● What needs to be done
Lift out all lines below that contain "headphones".

● Input data

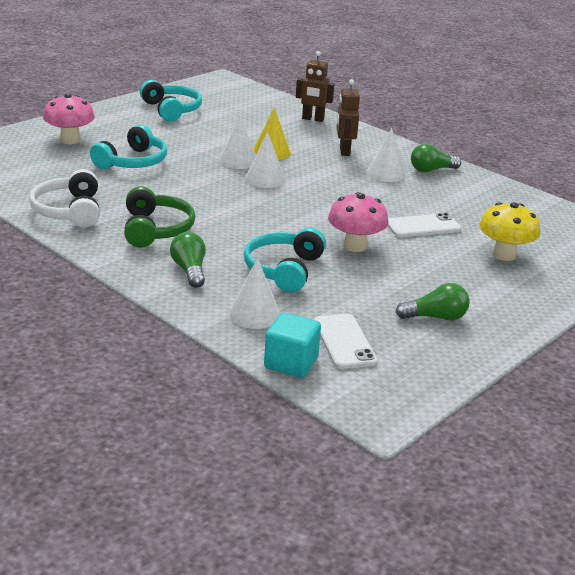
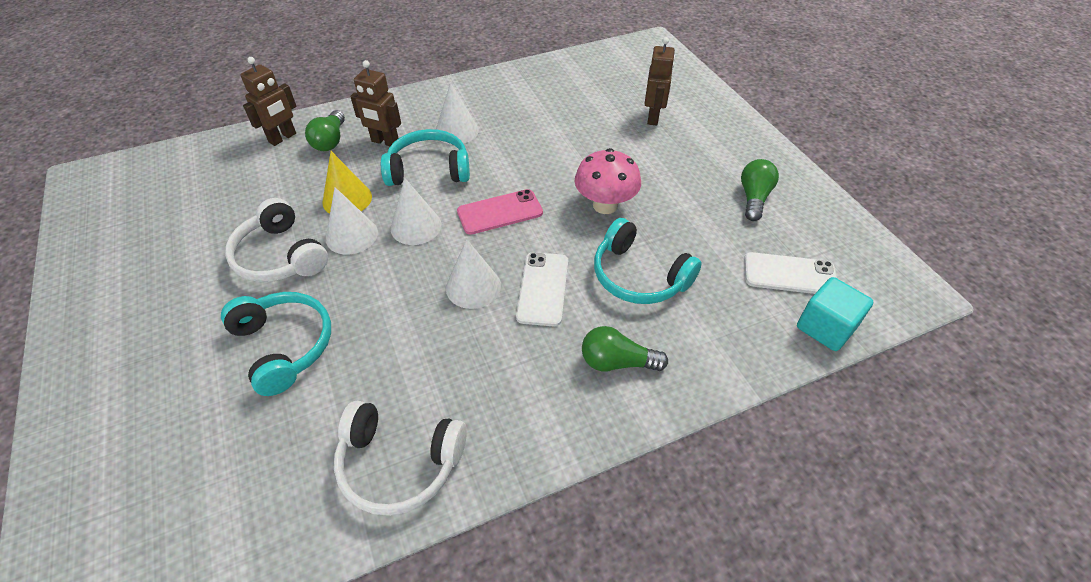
camera: 65 degrees left, 20 degrees up
(70, 140) = (150, 409): pink mushroom -> none
(156, 229) = (499, 369): green headphones -> none
(172, 110) = (142, 257): turquoise headphones -> turquoise headphones (429, 169)
(202, 144) = (280, 256): none -> white headphones
(254, 314) = (727, 329): white cone -> white cone (473, 286)
(306, 205) = (500, 212): none -> pink phone
(423, 226) = (582, 146): white phone -> white phone (543, 288)
(431, 170) = (467, 99): green light bulb -> green light bulb (330, 141)
(504, 255) = (653, 117): yellow mushroom -> brown robot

● Solution to this exercise
(156, 229) = (499, 369): green headphones -> none
(172, 110) = (142, 257): turquoise headphones -> turquoise headphones (429, 169)
(202, 144) = (280, 256): none -> white headphones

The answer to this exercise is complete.